• Exercise data:

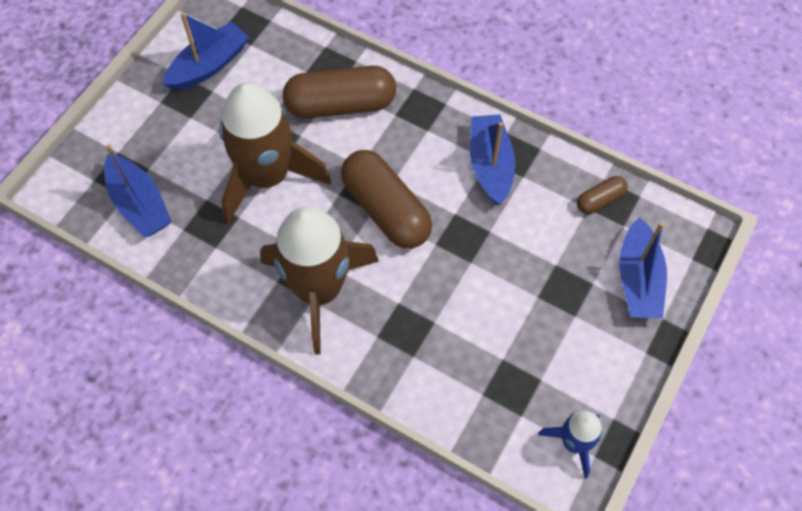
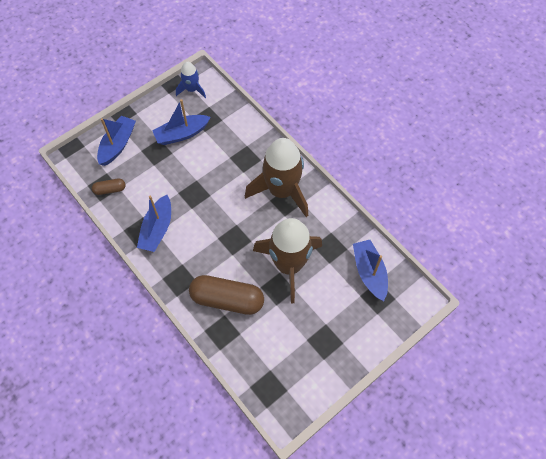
camera: 160 degrees left, 0 degrees up
(209, 65) = (303, 361): blue boat -> blue boat (182, 134)
(386, 210) = (228, 222): brown capsule -> none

• Assigned task: Transcribe the listing above in full. Pictures are not part of the copy.

• Task answer:
camera: 160 degrees left, 0 degrees up
(209, 65) = (303, 361): blue boat -> blue boat (182, 134)
(386, 210) = (228, 222): brown capsule -> none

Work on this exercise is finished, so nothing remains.